WORK REQUIRED ::
Retrieve every line from the records in which the word "camera" occurs.

Start of DATA EXTRACTS

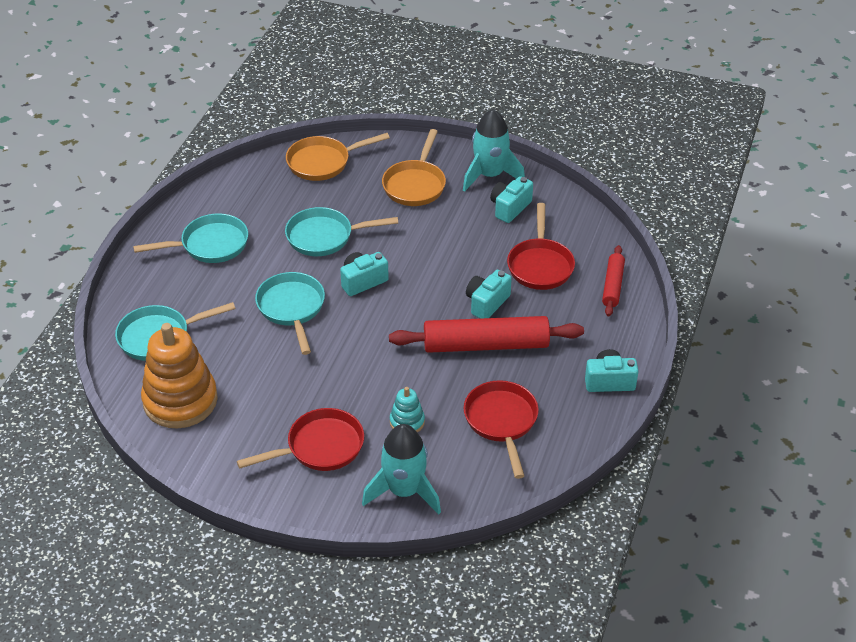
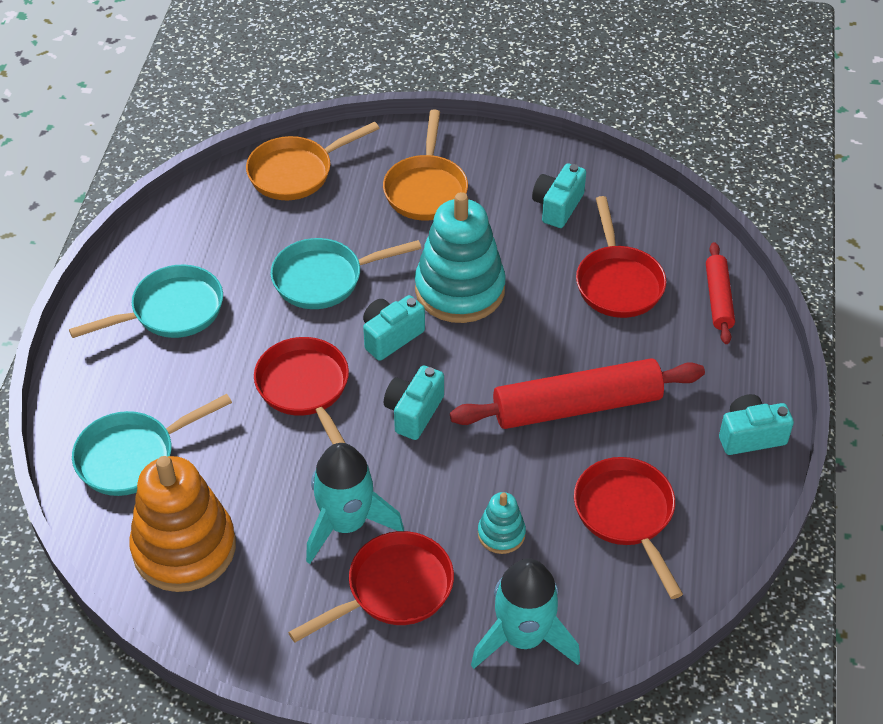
camera: 10 degrees left, 5 degrees up
(292, 308) = (305, 389): turquoise pan -> red pan
(421, 256) = (460, 290): none -> turquoise stacking toy
(487, 303) = (562, 346): turquoise camera -> turquoise camera (413, 412)
(490, 175) = (520, 163): turquoise rocket -> turquoise rocket (346, 523)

End of DATA EXTRACTS

TASK SOLUTION ::
camera: 10 degrees left, 5 degrees up
(487, 303) = (562, 346): turquoise camera -> turquoise camera (413, 412)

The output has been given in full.